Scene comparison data
——————————

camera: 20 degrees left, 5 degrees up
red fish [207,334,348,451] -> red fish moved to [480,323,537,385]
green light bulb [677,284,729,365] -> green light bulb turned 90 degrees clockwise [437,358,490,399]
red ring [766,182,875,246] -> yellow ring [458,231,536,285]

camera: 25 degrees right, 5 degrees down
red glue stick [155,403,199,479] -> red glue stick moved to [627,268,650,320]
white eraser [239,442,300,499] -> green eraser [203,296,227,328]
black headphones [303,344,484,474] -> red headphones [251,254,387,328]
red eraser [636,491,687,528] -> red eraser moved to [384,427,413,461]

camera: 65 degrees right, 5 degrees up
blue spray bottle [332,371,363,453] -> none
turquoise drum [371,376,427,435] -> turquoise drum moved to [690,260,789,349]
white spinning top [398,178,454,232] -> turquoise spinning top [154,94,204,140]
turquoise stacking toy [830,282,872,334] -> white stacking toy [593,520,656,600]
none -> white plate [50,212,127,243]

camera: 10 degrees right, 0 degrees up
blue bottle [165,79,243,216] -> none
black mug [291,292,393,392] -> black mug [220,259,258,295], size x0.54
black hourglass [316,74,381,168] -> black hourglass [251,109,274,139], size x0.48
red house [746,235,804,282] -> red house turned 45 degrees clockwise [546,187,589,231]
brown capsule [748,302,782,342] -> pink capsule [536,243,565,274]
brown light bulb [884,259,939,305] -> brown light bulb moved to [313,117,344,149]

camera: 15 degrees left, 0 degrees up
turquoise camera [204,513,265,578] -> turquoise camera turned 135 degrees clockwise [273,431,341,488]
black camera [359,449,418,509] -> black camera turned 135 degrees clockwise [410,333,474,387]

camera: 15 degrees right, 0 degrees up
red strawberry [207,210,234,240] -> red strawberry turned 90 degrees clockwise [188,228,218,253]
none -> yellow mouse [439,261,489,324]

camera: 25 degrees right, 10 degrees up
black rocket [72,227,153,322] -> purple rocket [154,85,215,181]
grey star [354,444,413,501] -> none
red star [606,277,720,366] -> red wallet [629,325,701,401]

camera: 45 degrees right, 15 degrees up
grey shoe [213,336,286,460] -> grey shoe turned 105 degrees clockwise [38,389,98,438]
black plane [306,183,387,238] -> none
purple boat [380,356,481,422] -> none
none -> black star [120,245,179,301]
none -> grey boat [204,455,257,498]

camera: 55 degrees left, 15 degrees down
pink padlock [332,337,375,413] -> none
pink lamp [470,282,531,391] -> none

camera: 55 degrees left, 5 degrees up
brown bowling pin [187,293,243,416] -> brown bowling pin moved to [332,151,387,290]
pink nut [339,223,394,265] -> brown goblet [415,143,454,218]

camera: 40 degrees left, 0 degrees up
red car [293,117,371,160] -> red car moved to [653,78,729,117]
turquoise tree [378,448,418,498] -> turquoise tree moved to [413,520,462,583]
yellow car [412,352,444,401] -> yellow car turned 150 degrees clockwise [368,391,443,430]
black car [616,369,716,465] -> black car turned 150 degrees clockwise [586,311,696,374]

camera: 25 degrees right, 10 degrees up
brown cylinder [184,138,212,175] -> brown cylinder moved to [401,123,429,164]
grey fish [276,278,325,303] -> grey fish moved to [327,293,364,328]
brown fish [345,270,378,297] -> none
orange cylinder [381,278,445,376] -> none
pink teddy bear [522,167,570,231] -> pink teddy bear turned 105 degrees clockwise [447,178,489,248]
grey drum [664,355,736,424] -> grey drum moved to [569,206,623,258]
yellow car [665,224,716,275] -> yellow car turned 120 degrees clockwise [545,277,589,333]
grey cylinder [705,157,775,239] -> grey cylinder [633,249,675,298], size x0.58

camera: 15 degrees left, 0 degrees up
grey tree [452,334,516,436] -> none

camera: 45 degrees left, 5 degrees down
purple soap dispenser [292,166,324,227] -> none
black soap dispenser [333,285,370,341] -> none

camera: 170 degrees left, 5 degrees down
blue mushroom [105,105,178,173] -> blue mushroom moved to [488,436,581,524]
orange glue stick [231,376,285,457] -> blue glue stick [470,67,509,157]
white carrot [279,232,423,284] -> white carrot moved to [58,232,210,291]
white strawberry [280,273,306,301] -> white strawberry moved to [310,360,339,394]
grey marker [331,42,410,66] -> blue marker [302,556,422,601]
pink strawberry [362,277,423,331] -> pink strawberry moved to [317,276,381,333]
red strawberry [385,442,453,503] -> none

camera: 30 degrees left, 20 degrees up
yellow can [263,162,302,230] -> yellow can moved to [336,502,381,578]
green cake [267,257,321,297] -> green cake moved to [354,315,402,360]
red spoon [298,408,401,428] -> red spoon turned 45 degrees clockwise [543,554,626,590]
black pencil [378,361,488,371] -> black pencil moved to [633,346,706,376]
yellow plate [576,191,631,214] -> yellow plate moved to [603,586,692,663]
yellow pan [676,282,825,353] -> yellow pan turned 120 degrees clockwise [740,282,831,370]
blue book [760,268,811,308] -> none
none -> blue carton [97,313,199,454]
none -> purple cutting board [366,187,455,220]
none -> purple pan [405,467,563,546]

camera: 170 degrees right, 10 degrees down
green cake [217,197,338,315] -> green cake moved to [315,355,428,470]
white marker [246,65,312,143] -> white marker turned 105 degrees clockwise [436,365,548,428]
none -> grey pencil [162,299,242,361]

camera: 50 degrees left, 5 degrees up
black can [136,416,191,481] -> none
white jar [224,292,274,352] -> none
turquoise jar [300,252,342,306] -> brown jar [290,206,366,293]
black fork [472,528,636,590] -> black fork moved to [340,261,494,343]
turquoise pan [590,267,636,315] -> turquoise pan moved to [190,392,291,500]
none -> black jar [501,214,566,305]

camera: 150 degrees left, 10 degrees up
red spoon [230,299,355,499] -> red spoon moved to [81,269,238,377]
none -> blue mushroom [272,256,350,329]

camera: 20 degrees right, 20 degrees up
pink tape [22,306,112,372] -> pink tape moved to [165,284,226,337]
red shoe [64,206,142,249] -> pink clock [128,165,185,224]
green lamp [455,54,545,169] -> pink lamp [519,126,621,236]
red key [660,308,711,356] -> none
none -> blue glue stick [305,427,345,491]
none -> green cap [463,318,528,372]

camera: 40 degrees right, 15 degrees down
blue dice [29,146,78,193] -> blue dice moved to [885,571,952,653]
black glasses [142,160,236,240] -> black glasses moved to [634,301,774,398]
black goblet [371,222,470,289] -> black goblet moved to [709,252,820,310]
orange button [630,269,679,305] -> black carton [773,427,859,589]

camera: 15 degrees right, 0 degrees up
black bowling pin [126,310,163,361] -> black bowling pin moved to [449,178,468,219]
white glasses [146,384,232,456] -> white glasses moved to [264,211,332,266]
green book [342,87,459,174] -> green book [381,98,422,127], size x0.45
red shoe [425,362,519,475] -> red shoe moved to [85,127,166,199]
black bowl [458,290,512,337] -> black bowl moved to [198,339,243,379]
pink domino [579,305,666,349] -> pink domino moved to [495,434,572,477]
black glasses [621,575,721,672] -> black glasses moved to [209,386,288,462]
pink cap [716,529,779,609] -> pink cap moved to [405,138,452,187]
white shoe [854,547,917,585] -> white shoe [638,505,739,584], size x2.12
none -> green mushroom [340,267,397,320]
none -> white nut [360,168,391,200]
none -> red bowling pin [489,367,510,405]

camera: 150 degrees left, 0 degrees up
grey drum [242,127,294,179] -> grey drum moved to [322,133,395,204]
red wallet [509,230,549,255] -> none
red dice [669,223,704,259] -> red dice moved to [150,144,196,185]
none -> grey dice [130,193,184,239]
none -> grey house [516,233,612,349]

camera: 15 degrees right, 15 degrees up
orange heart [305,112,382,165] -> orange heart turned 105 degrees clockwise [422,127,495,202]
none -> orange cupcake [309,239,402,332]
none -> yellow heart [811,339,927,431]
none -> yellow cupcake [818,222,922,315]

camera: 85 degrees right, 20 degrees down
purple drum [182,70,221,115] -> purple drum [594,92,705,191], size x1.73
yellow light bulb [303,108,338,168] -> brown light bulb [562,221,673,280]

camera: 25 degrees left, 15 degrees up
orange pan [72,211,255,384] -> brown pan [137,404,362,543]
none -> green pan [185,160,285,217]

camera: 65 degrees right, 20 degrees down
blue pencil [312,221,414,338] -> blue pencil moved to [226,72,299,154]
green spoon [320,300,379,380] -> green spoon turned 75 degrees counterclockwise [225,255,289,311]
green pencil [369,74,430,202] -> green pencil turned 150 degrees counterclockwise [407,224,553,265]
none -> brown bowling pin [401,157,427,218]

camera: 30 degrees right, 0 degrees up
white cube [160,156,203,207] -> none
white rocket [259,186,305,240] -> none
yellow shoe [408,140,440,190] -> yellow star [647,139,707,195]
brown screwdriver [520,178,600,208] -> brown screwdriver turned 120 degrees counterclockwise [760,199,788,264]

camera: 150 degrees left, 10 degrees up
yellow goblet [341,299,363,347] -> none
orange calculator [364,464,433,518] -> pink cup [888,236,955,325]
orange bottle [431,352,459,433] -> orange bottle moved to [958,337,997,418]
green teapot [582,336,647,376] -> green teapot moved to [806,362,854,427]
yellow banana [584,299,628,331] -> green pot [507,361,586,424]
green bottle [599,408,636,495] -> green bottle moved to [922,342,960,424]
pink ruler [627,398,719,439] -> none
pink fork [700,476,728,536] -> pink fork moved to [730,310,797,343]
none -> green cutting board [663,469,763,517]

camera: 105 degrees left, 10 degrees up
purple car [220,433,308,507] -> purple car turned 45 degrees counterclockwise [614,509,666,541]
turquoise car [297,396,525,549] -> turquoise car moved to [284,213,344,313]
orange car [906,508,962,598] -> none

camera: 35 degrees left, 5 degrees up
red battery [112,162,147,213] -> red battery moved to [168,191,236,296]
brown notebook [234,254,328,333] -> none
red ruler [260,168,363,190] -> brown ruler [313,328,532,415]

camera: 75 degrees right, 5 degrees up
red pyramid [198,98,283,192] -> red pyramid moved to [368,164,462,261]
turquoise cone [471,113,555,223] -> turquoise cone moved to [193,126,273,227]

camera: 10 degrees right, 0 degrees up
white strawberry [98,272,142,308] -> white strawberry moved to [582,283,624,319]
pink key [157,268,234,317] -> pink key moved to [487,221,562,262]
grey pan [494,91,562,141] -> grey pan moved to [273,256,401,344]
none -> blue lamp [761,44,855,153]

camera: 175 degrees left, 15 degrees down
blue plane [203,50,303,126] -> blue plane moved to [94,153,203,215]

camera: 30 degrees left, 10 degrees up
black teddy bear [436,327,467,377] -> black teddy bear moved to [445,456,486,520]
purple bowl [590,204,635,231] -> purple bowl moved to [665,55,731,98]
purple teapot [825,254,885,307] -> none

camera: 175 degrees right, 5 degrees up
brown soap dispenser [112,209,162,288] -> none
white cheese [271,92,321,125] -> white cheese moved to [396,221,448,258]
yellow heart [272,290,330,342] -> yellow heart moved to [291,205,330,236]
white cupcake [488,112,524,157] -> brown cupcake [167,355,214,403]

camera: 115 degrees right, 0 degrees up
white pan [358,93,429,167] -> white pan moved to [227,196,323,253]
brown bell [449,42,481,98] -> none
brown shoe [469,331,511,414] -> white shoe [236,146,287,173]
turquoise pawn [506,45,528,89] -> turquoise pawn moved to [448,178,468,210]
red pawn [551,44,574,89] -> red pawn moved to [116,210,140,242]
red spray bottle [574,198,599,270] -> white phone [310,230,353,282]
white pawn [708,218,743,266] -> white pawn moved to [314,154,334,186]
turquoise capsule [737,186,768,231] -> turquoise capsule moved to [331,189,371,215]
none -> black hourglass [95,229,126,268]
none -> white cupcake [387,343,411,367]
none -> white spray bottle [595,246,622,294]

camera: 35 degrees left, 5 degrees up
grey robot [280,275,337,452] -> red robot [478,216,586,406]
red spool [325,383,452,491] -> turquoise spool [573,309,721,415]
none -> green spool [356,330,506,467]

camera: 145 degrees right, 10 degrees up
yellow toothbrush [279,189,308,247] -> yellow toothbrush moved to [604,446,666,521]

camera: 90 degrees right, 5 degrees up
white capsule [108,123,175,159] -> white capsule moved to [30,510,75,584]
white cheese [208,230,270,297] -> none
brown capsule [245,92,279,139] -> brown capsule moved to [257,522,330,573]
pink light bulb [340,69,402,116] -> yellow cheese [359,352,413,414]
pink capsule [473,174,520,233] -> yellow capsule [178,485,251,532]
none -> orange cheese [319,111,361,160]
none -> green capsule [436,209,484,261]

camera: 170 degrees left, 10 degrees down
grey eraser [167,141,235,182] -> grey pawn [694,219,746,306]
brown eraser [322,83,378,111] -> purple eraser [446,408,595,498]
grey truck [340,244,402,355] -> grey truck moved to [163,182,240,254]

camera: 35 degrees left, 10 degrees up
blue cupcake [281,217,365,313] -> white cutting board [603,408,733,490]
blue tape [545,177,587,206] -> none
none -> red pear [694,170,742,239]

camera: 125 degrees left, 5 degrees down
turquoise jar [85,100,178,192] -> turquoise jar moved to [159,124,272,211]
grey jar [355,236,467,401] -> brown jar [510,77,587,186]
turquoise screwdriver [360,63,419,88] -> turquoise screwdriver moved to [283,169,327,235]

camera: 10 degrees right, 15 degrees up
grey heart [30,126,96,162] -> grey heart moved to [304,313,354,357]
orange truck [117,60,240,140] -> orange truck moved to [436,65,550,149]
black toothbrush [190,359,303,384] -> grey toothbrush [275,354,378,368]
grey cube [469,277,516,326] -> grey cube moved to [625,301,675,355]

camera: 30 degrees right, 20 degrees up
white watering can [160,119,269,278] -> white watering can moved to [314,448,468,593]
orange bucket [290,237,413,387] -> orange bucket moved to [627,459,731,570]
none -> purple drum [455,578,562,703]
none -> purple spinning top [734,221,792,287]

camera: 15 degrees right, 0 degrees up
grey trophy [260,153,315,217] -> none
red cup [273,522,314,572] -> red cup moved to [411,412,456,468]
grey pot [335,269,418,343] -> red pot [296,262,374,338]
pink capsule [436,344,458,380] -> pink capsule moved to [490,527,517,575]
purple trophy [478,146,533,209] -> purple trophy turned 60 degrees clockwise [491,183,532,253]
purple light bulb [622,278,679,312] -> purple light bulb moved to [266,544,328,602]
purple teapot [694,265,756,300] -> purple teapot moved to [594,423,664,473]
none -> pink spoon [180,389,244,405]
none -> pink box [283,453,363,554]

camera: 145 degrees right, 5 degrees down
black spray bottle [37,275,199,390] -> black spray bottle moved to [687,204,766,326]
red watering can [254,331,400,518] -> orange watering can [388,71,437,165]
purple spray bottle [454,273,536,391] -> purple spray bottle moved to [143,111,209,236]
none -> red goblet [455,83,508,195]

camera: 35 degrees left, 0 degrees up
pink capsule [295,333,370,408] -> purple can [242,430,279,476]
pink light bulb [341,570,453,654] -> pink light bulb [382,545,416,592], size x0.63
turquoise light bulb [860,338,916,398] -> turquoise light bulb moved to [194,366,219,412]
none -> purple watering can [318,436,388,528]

——————————

### Problem to solve
Please copy the lines above from the line with "yellow shoe [408,140,440,190]" up to and including the line with "brown notebook [234,254,328,333] -> none", exactly as written and with nothing else.

### Answer section
yellow shoe [408,140,440,190] -> yellow star [647,139,707,195]
brown screwdriver [520,178,600,208] -> brown screwdriver turned 120 degrees counterclockwise [760,199,788,264]

camera: 150 degrees left, 10 degrees up
yellow goblet [341,299,363,347] -> none
orange calculator [364,464,433,518] -> pink cup [888,236,955,325]
orange bottle [431,352,459,433] -> orange bottle moved to [958,337,997,418]
green teapot [582,336,647,376] -> green teapot moved to [806,362,854,427]
yellow banana [584,299,628,331] -> green pot [507,361,586,424]
green bottle [599,408,636,495] -> green bottle moved to [922,342,960,424]
pink ruler [627,398,719,439] -> none
pink fork [700,476,728,536] -> pink fork moved to [730,310,797,343]
none -> green cutting board [663,469,763,517]

camera: 105 degrees left, 10 degrees up
purple car [220,433,308,507] -> purple car turned 45 degrees counterclockwise [614,509,666,541]
turquoise car [297,396,525,549] -> turquoise car moved to [284,213,344,313]
orange car [906,508,962,598] -> none

camera: 35 degrees left, 5 degrees up
red battery [112,162,147,213] -> red battery moved to [168,191,236,296]
brown notebook [234,254,328,333] -> none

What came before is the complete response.